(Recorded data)
■ ■ ■
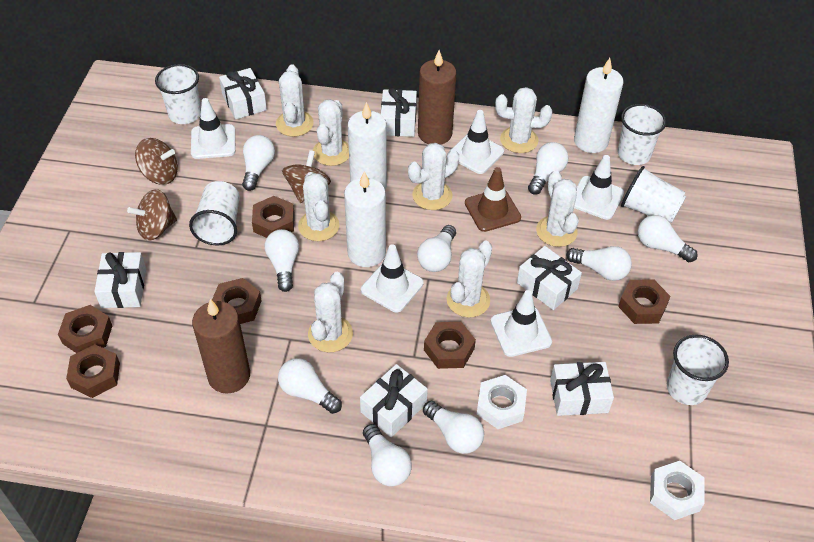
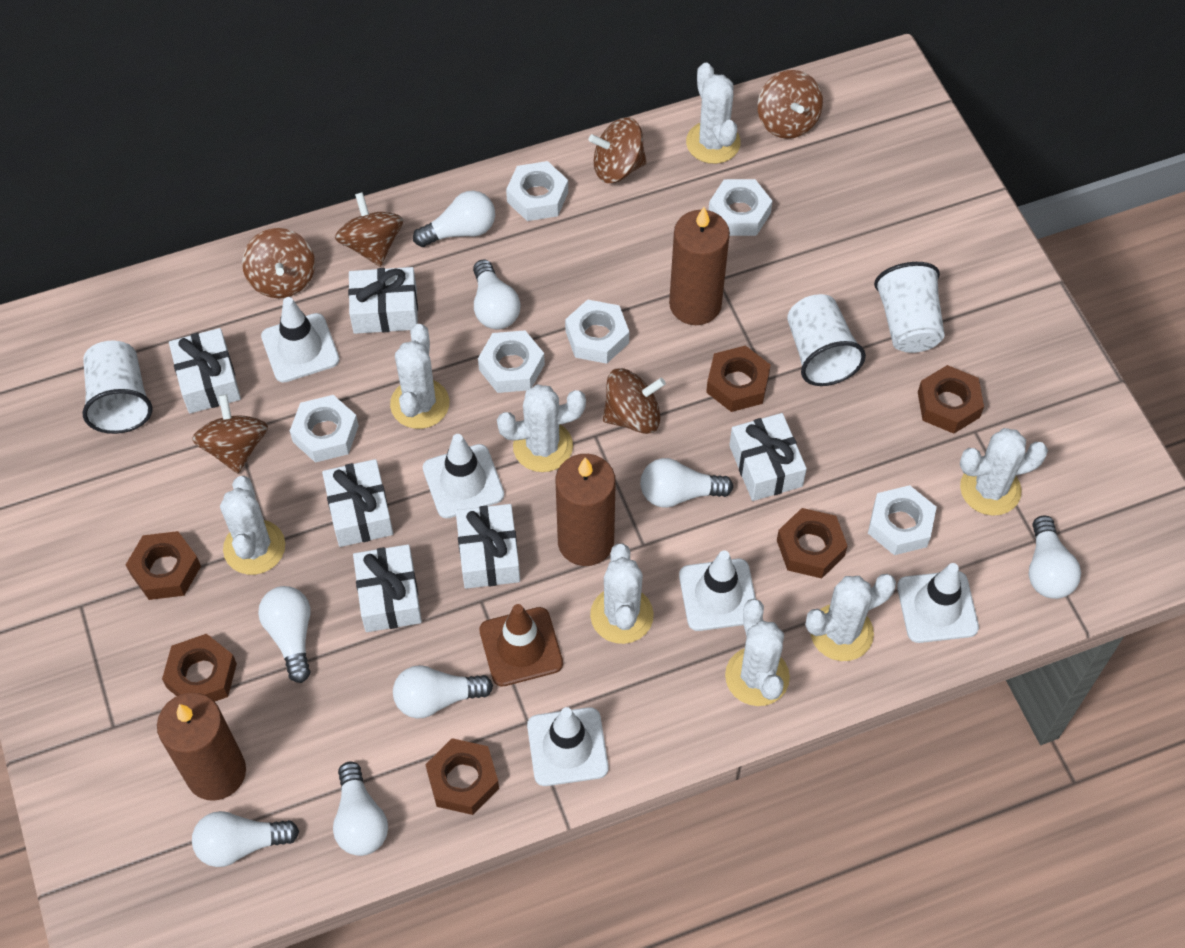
brown candle: 2 -> 3
brown spinning top: 3 -> 6
white candle: 3 -> 0
white cup: 5 -> 3
white light bulb: 9 -> 8
white nut: 2 -> 6

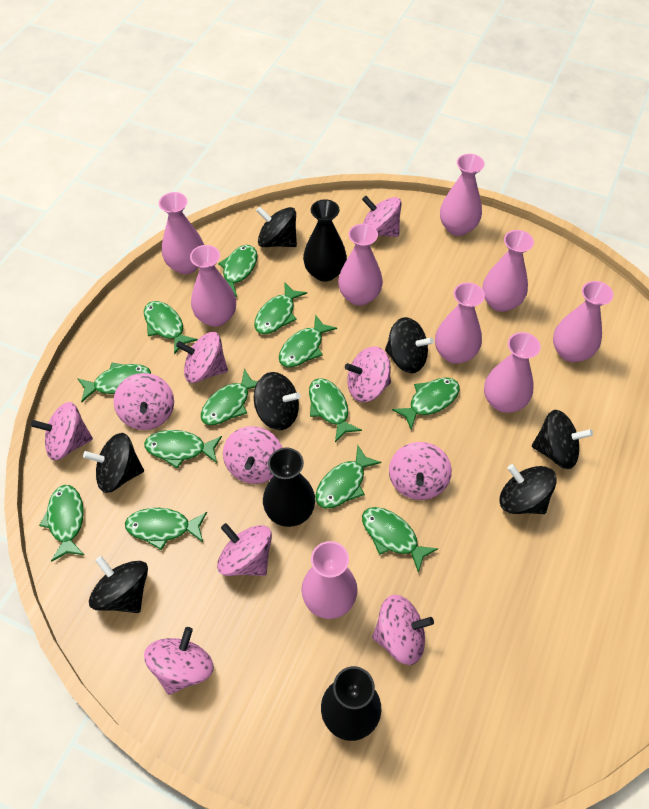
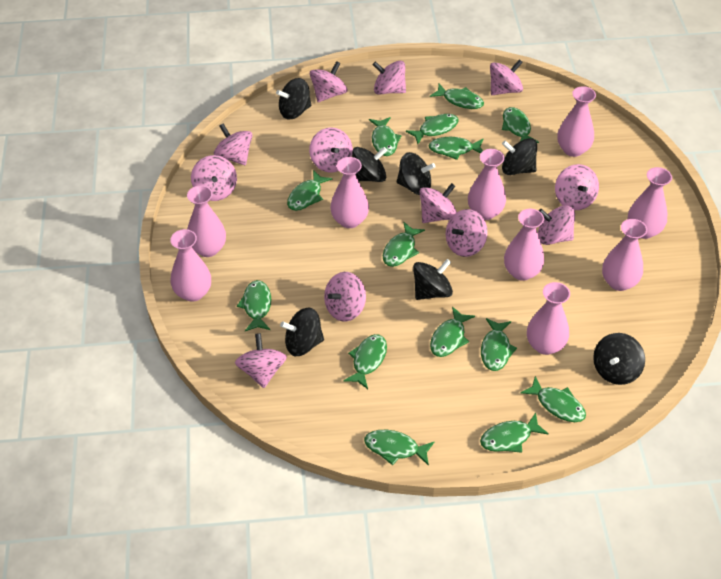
black vase: 3 -> 0
green fish: 13 -> 14
pink spinning top: 10 -> 12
■ ■ ■
TO-DO ITEM:
Your task is to find every line above containing the word "white" and copy it.

ANSWER FOR THIS EXERCISE:
white candle: 3 -> 0
white cup: 5 -> 3
white light bulb: 9 -> 8
white nut: 2 -> 6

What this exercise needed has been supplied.